■ **About this exercise**: Each entry is to be repeated word for word, and the images are to be dropped.

Source material section start

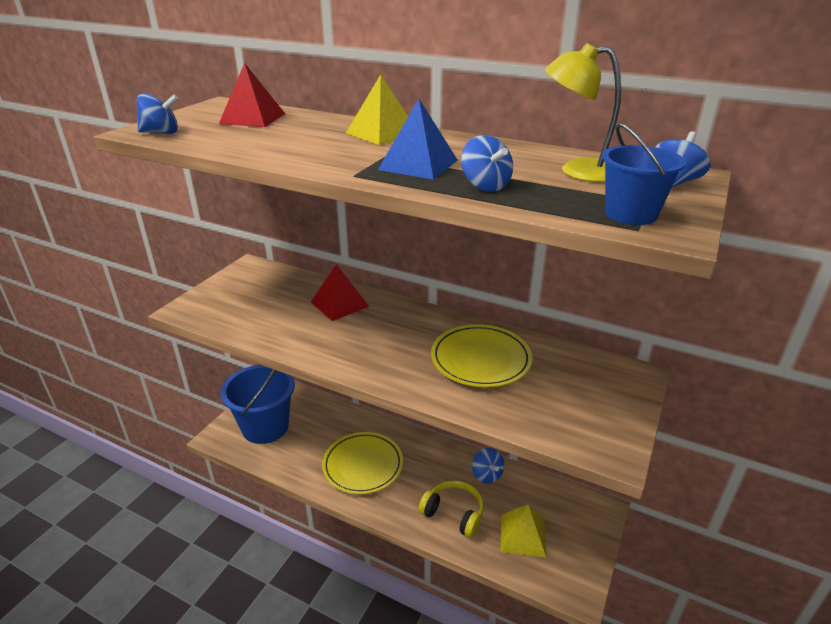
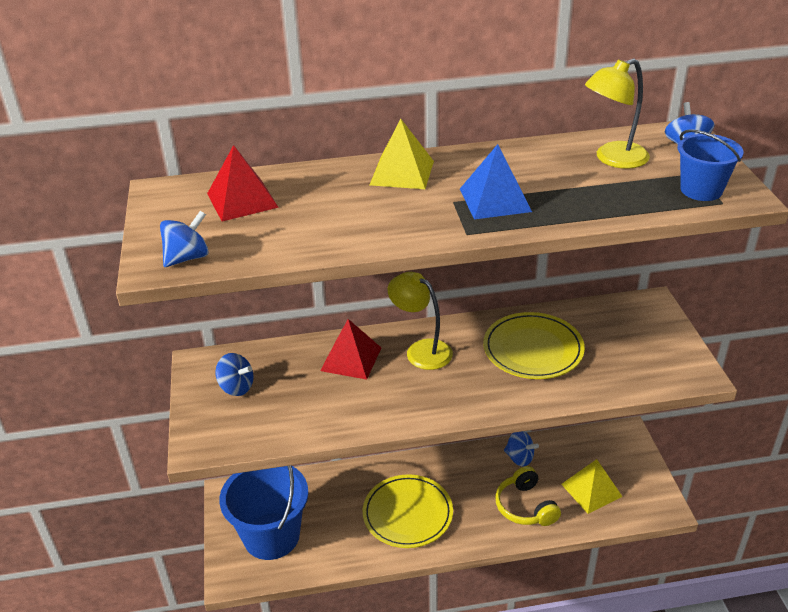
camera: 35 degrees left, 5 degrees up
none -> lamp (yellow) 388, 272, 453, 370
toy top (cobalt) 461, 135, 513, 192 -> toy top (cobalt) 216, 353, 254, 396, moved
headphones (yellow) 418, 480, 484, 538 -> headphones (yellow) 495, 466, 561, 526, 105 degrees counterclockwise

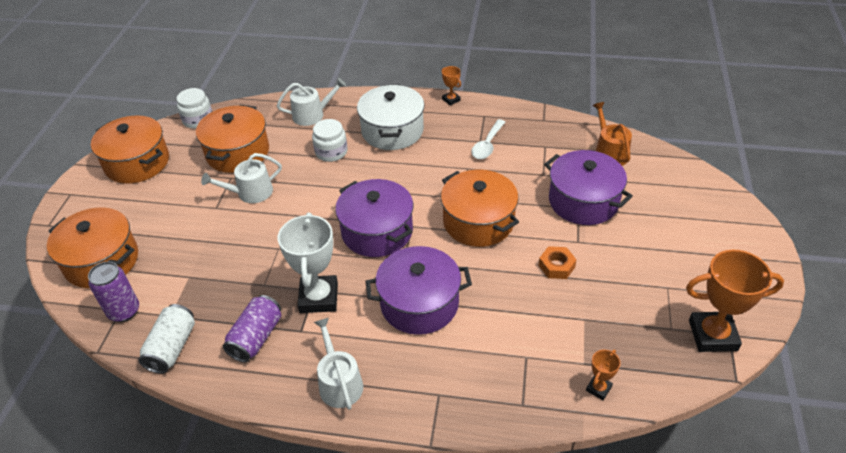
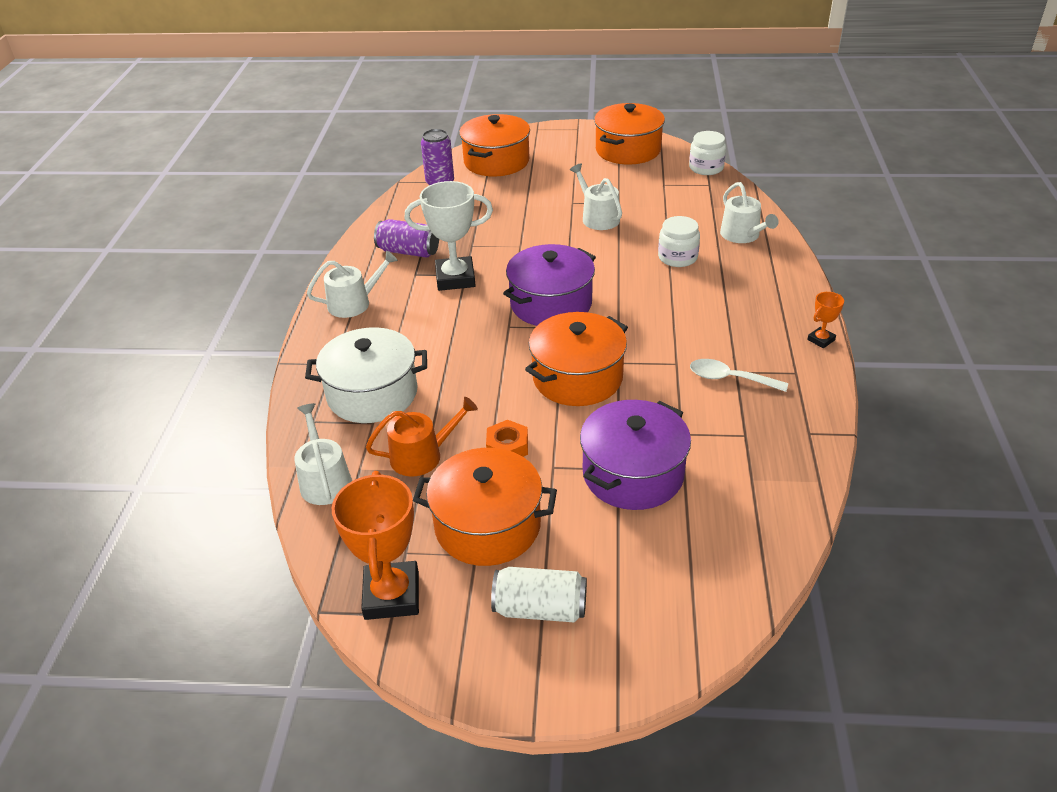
camera: 85 degrees right, 5 degrees down
cooking pot (purple) 365, 246, 472, 335 -> none
soda can (snow-white) 138, 304, 195, 374 -> soda can (snow-white) 491, 567, 587, 622, moved
cooking pot (bright orange) 196, 105, 269, 173 -> cooking pot (bright orange) 413, 448, 557, 566, moved
cooking pot (snow-white) 357, 85, 425, 150 -> cooking pot (snow-white) 305, 327, 427, 423, moved
sprinkling can (bright orange) 593, 102, 632, 166 -> sprinkling can (bright orange) 366, 397, 478, 477, moved
award cup (bright orange) 586, 350, 620, 400 -> sprinkling can (snow-white) 294, 403, 352, 505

Source material section end

■ **Your response**:
camera: 35 degrees left, 5 degrees up
none -> lamp (yellow) 388, 272, 453, 370
toy top (cobalt) 461, 135, 513, 192 -> toy top (cobalt) 216, 353, 254, 396, moved
headphones (yellow) 418, 480, 484, 538 -> headphones (yellow) 495, 466, 561, 526, 105 degrees counterclockwise

camera: 85 degrees right, 5 degrees down
cooking pot (purple) 365, 246, 472, 335 -> none
soda can (snow-white) 138, 304, 195, 374 -> soda can (snow-white) 491, 567, 587, 622, moved
cooking pot (bright orange) 196, 105, 269, 173 -> cooking pot (bright orange) 413, 448, 557, 566, moved
cooking pot (snow-white) 357, 85, 425, 150 -> cooking pot (snow-white) 305, 327, 427, 423, moved
sprinkling can (bright orange) 593, 102, 632, 166 -> sprinkling can (bright orange) 366, 397, 478, 477, moved
award cup (bright orange) 586, 350, 620, 400 -> sprinkling can (snow-white) 294, 403, 352, 505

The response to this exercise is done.